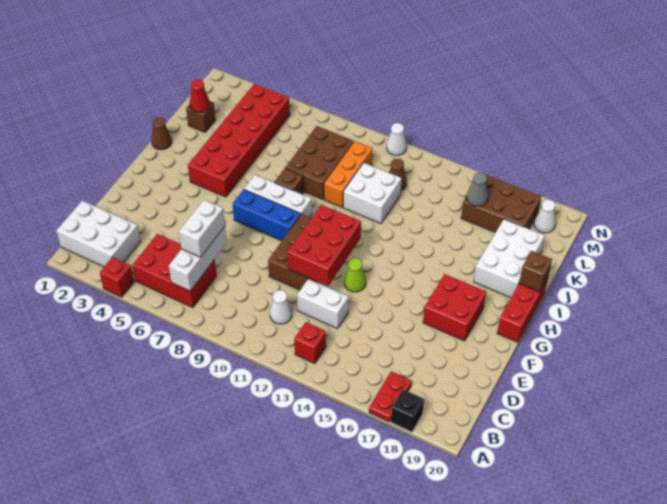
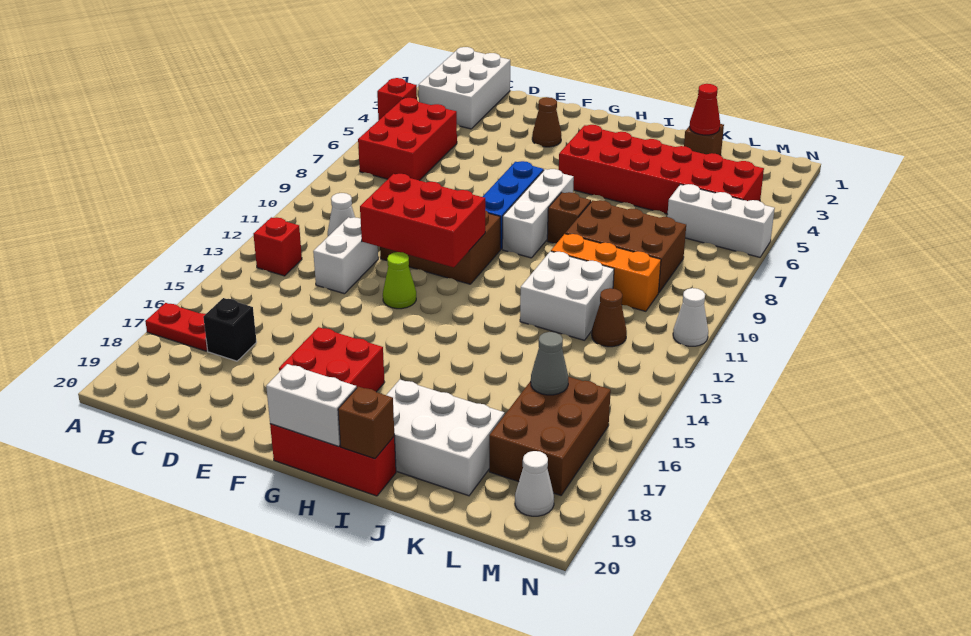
black brick A18 level 1 -> black brick C17 level 1
white brick B7:D7 level 2 -> white brick L6:N6 level 1
white brick C7:D7 level 3 -> white brick G20:H20 level 2
brown cone I1 level 1 -> brown cone F3 level 1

****************************************

Problem statement >>
Would you restate all of the data above word for word, omitting the pictures?

Task response >>
black brick A18 level 1 -> black brick C17 level 1
white brick B7:D7 level 2 -> white brick L6:N6 level 1
white brick C7:D7 level 3 -> white brick G20:H20 level 2
brown cone I1 level 1 -> brown cone F3 level 1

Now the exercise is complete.